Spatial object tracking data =
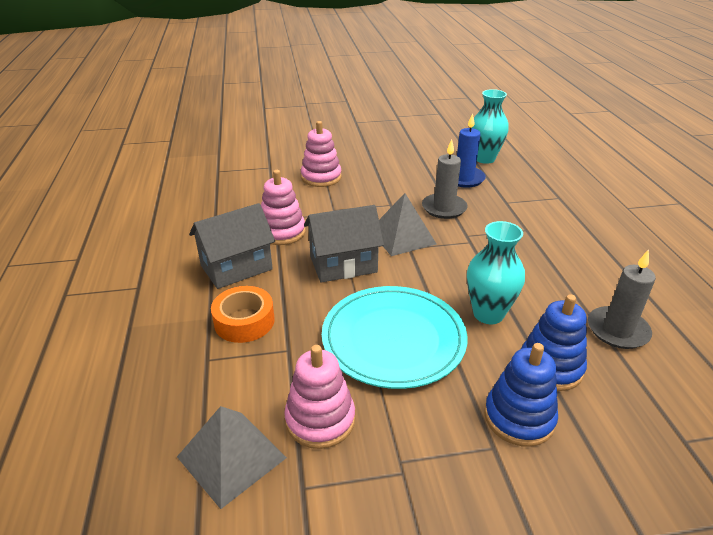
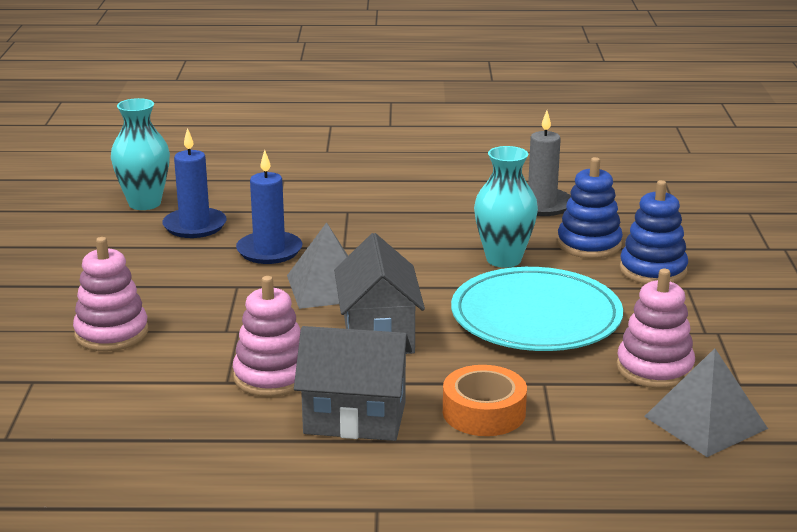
camera: 80 degrees left, 10 degrees down
grey house [189,203,275,289] -> grey house turned 60 degrees counterclockwise [294,326,412,441]
grey candle [422,140,468,219] -> blue candle [236,150,302,264]

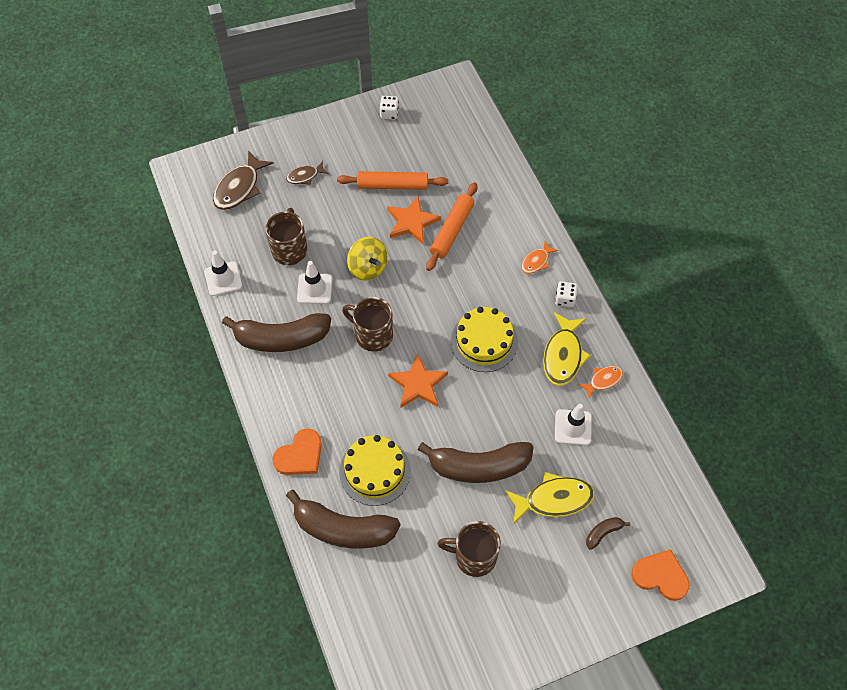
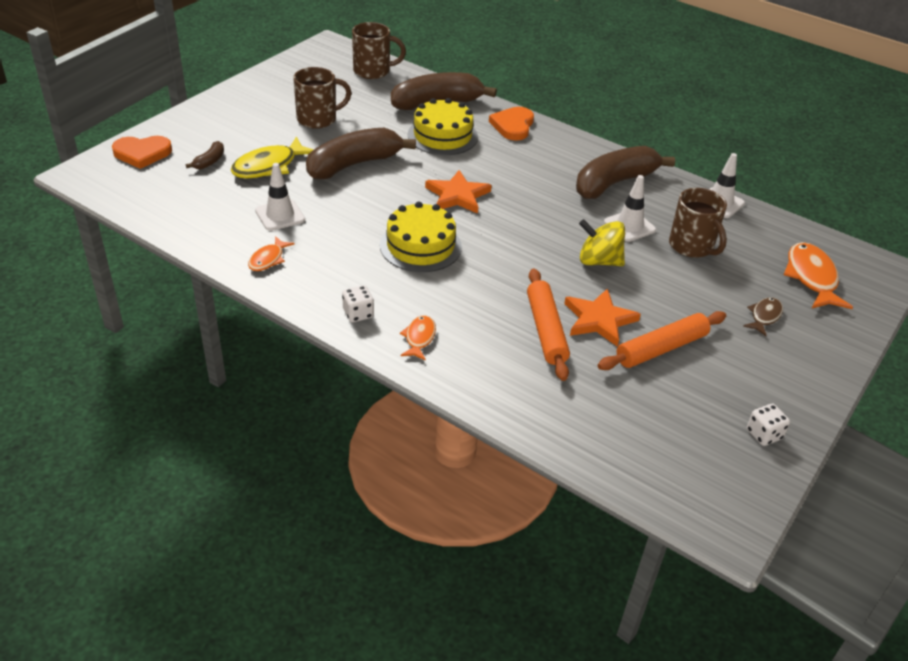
camera: 145 degrees right, 20 degrees down
brown fish [213,150,273,210] -> orange fish [784,242,853,309]
brown mug [342,297,393,352] -> brown mug moved to [352,22,406,79]
yellow fish [543,312,591,386] -> none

Directions for this task = Your response should hold only an exact copy of the lines above, from the one containing "camera: 145 degrees right, 20 degrees down" through the end of the entries.

Exercise output =
camera: 145 degrees right, 20 degrees down
brown fish [213,150,273,210] -> orange fish [784,242,853,309]
brown mug [342,297,393,352] -> brown mug moved to [352,22,406,79]
yellow fish [543,312,591,386] -> none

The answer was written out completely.